** Opening Record excerpts block **

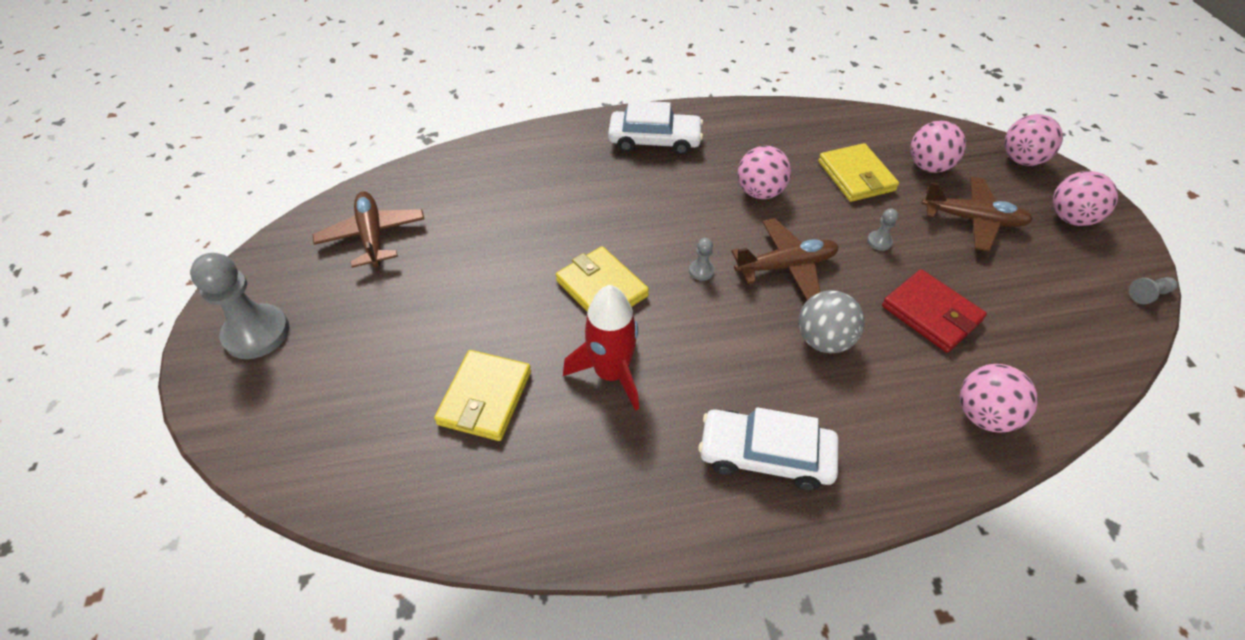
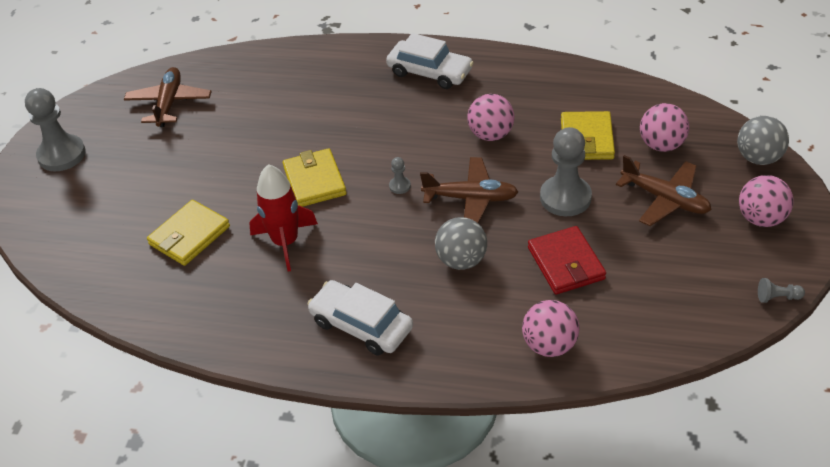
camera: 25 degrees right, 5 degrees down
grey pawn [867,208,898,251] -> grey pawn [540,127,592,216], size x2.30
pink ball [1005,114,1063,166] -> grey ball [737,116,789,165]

** Closing Record excerpts block **
** Opening Record excerpts block **

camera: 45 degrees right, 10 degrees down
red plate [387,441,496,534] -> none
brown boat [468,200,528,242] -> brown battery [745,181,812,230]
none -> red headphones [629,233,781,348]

** Closing Record excerpts block **

Exercise prompt
Reprint exactly the lines above that start at the one with "camera: 25 degrees right, 5 degrees down" and end at the one with "pink ball [1005,114,1063,166]", keeping both and adding none.

Answer to the exercise
camera: 25 degrees right, 5 degrees down
grey pawn [867,208,898,251] -> grey pawn [540,127,592,216], size x2.30
pink ball [1005,114,1063,166] -> grey ball [737,116,789,165]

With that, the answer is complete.